__The problem__
In the entries below, find the line with "C1: 6.8nF (DAC, VA) -> none" and the line with "R105: 18 (N002, N011) -> none". Return those two lines and all lines between them, exactly.

__Provided entries__
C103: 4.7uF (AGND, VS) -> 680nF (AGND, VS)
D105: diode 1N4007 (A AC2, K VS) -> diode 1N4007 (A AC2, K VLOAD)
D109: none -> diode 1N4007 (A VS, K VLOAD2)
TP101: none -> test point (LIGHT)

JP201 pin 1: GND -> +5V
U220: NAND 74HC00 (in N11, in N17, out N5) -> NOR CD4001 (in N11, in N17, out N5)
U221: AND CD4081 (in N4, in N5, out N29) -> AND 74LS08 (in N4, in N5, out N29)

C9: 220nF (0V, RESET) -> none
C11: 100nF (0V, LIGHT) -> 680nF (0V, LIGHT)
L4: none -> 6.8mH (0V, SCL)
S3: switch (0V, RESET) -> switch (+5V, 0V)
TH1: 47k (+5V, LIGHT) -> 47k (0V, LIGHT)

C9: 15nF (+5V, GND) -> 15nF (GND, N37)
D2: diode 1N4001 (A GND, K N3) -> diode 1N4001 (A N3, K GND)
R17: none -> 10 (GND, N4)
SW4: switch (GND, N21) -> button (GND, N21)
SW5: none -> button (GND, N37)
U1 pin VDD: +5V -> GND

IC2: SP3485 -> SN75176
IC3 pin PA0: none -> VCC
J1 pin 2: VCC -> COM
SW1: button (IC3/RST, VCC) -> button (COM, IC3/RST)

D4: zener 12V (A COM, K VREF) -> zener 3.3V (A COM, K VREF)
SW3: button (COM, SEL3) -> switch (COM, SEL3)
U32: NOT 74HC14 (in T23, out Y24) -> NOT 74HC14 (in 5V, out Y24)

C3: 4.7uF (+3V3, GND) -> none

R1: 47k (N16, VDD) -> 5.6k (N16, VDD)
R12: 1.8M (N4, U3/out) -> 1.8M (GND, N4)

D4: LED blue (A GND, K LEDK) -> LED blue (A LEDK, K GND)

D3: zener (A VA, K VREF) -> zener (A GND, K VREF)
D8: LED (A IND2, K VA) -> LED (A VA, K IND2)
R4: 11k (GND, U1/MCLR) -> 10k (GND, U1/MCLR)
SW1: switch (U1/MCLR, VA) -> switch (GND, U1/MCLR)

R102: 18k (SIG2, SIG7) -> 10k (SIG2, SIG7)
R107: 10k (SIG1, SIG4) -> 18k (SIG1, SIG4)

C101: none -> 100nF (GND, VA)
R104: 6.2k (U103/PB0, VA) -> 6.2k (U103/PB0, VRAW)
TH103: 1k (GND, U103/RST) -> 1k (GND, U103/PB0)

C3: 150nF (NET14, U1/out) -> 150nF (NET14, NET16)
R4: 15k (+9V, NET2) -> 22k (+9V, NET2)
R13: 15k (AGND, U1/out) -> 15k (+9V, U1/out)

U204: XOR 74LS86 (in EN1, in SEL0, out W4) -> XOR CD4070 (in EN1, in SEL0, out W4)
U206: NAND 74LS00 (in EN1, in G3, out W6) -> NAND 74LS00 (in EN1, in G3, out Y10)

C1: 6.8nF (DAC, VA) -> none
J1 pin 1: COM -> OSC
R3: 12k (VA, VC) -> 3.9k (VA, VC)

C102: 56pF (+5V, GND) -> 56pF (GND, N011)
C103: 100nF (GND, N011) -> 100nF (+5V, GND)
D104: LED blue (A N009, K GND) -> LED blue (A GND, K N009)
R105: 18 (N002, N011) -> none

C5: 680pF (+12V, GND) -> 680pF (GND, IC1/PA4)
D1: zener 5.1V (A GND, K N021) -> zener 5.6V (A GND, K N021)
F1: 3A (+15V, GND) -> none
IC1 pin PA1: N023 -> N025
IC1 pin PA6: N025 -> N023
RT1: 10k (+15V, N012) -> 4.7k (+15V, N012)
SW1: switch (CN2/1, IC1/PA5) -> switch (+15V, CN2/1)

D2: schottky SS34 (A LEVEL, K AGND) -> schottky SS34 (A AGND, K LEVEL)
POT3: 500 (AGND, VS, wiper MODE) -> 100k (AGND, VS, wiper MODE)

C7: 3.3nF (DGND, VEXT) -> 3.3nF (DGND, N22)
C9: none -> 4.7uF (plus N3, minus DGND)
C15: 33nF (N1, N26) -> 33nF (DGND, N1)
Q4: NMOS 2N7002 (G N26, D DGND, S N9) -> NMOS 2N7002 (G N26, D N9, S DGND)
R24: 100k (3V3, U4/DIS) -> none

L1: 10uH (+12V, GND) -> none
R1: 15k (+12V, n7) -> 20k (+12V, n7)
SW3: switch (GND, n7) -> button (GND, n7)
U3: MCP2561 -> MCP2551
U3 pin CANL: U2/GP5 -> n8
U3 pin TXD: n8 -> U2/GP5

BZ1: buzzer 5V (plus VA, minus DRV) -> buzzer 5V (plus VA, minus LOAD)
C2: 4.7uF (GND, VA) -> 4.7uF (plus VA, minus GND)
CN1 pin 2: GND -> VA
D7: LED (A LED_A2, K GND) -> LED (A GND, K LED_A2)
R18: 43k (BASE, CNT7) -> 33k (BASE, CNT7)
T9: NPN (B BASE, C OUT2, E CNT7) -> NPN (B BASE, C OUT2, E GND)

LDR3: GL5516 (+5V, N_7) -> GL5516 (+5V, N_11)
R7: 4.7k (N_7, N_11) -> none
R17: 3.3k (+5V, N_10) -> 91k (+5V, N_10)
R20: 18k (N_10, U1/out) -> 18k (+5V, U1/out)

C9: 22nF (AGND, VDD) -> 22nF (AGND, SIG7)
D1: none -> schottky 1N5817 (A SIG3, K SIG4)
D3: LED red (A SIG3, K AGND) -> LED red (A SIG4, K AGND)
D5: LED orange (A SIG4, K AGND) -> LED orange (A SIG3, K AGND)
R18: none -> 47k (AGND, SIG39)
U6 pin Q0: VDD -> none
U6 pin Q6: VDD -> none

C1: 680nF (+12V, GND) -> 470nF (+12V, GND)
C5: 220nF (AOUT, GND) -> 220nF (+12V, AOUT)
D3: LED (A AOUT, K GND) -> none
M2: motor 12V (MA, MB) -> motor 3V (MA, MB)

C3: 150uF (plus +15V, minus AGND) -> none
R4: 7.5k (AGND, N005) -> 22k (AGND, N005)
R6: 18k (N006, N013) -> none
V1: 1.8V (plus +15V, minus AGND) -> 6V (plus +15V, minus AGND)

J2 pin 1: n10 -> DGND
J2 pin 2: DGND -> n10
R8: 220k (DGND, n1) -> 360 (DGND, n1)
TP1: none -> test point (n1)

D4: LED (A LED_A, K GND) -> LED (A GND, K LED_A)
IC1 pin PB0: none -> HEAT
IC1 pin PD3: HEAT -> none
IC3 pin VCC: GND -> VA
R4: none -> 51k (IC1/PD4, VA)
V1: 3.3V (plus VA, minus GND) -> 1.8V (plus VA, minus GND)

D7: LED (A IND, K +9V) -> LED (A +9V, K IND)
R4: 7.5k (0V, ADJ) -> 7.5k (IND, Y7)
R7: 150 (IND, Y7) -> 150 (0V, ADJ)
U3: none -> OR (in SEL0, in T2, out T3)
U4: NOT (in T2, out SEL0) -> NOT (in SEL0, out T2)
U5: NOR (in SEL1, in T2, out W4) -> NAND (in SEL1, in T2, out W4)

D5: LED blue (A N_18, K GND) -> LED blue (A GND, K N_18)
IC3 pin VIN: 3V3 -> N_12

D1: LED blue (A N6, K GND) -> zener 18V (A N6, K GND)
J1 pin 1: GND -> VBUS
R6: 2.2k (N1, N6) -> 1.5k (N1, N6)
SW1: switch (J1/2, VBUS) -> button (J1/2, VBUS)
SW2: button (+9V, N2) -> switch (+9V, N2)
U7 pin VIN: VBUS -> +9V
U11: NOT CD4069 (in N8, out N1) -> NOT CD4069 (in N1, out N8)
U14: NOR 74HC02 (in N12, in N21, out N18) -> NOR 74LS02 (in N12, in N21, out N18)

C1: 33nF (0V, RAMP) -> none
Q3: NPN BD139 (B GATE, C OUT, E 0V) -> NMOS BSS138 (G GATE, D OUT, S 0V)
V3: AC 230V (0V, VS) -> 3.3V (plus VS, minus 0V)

__Solution for this exercise__
C1: 6.8nF (DAC, VA) -> none
J1 pin 1: COM -> OSC
R3: 12k (VA, VC) -> 3.9k (VA, VC)

C102: 56pF (+5V, GND) -> 56pF (GND, N011)
C103: 100nF (GND, N011) -> 100nF (+5V, GND)
D104: LED blue (A N009, K GND) -> LED blue (A GND, K N009)
R105: 18 (N002, N011) -> none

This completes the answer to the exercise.